# Problem
Where does the word "plus" occur in the data below? Copy each line that holds it.

# Material for the task
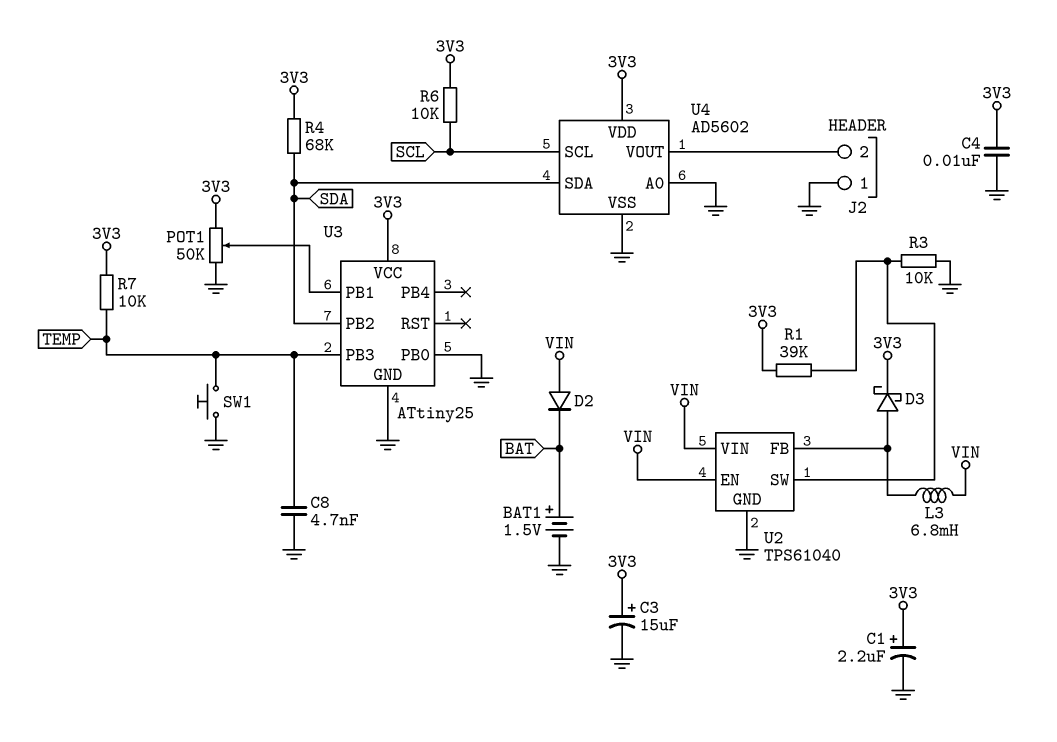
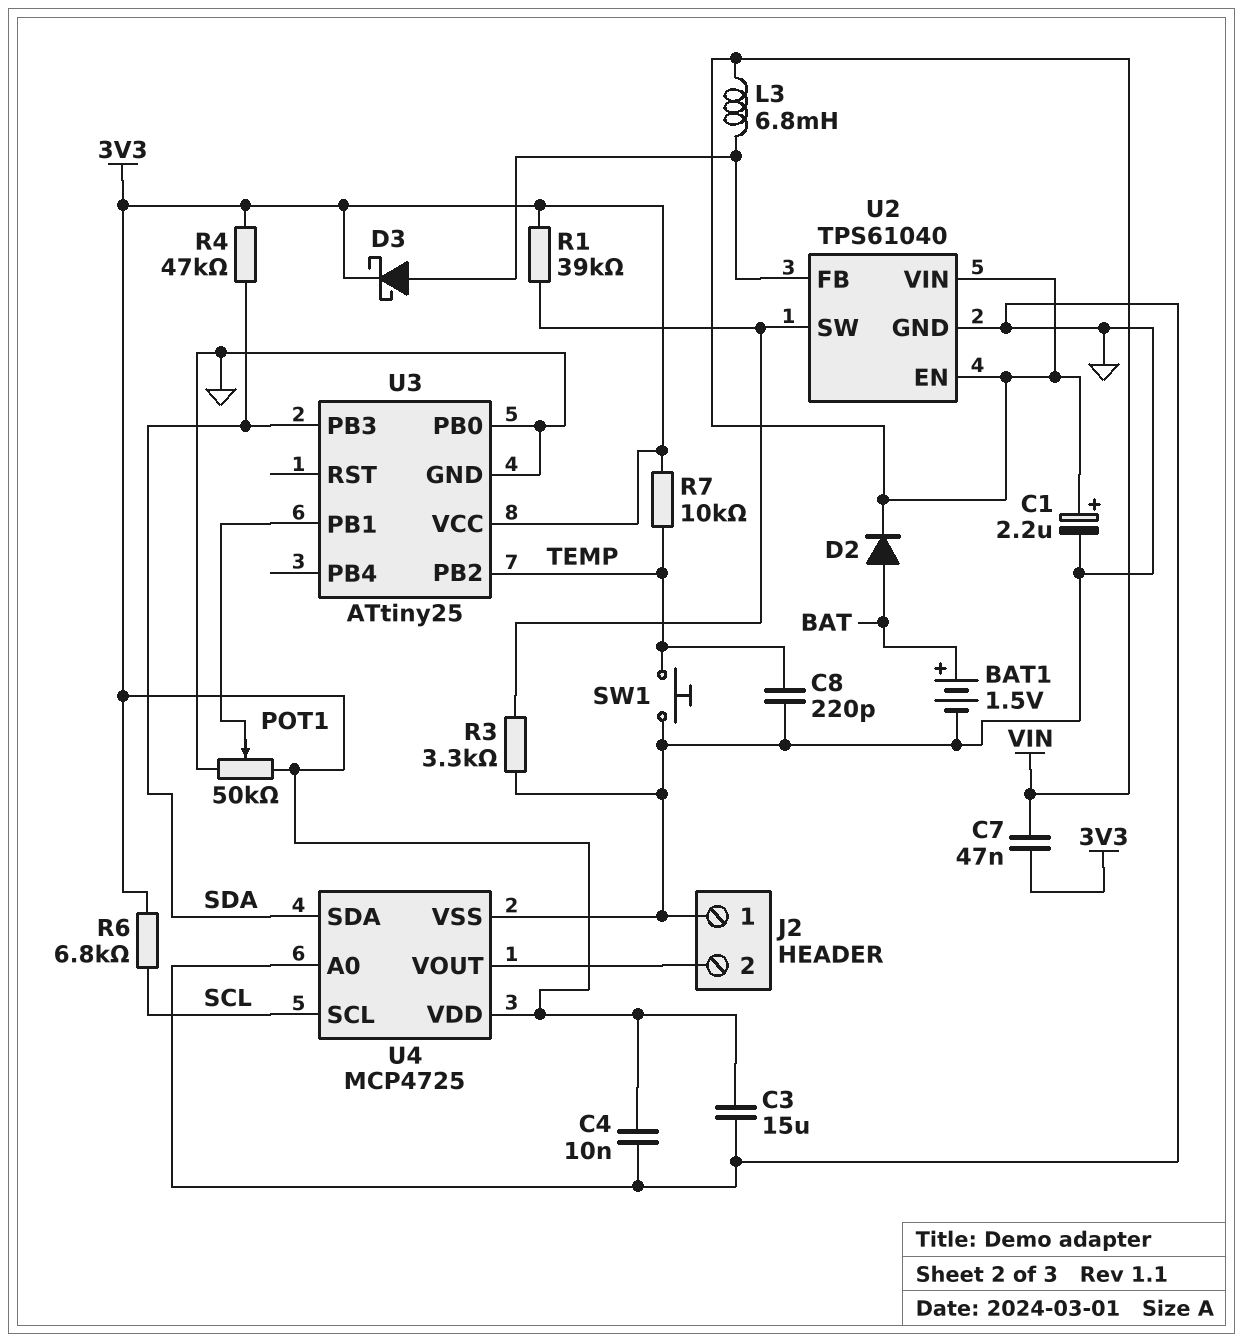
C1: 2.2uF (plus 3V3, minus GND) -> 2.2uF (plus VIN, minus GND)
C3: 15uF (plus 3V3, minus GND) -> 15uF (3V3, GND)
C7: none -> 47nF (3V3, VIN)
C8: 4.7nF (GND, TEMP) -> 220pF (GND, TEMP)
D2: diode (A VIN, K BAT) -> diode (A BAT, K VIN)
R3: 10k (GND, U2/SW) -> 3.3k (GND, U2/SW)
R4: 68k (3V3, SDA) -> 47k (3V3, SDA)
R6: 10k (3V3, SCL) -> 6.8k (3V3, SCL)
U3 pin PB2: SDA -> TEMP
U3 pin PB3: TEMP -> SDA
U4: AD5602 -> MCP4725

# Answer below
C1: 2.2uF (plus 3V3, minus GND) -> 2.2uF (plus VIN, minus GND)
C3: 15uF (plus 3V3, minus GND) -> 15uF (3V3, GND)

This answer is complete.